(Extracted data entries)
────────────────────────────────────────

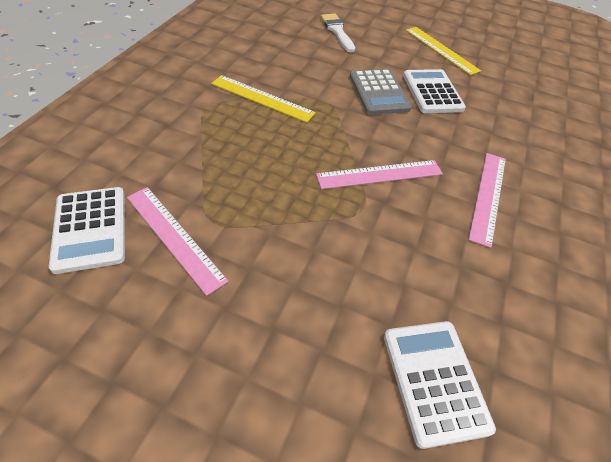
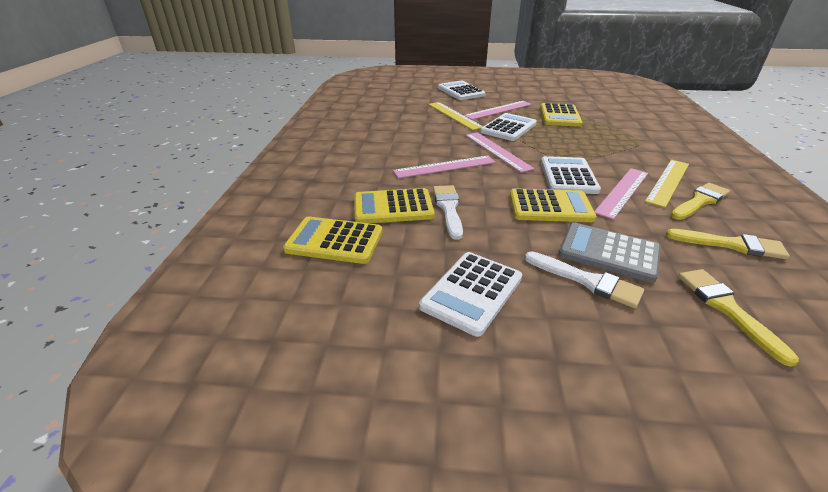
pink ruler: 3 -> 4
white brush: 1 -> 2
white calculator: 3 -> 4
yellow brush: 0 -> 3
yellow calculator: 0 -> 4

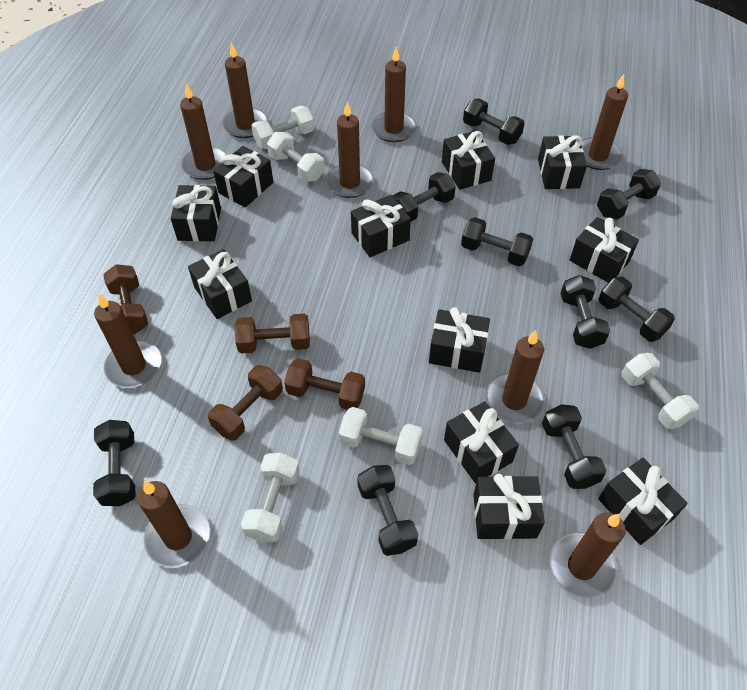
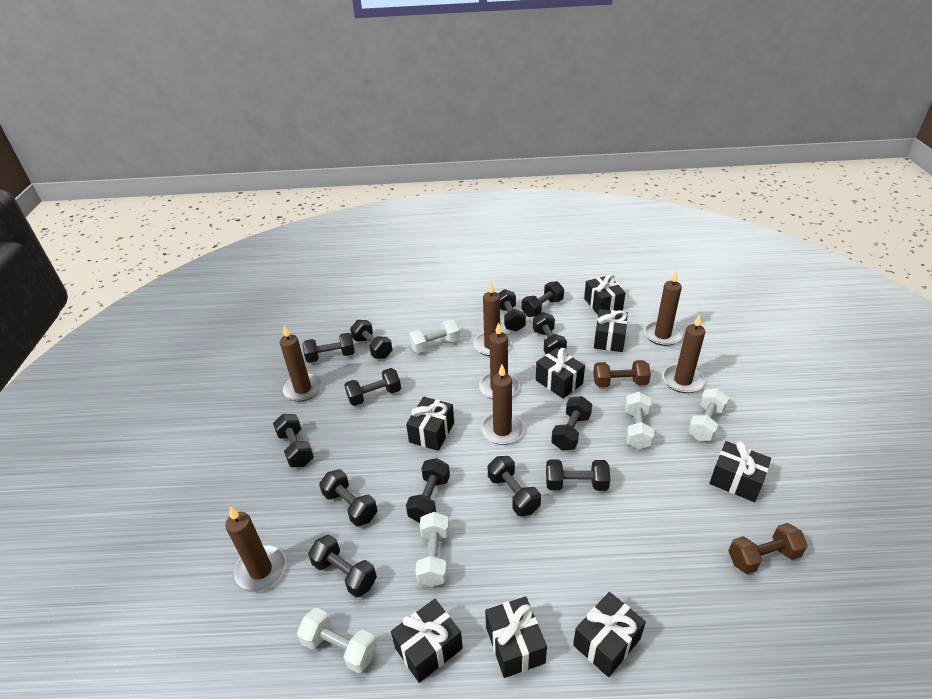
black dumbbell: 9 -> 13
black gift: 11 -> 8
brown candle: 9 -> 7
brown dumbbell: 4 -> 2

────────────────────────────────────────

Action item: Every entry, exactly as written: transcribe it, passing over any pictures.

Reply:
pink ruler: 3 -> 4
white brush: 1 -> 2
white calculator: 3 -> 4
yellow brush: 0 -> 3
yellow calculator: 0 -> 4

black dumbbell: 9 -> 13
black gift: 11 -> 8
brown candle: 9 -> 7
brown dumbbell: 4 -> 2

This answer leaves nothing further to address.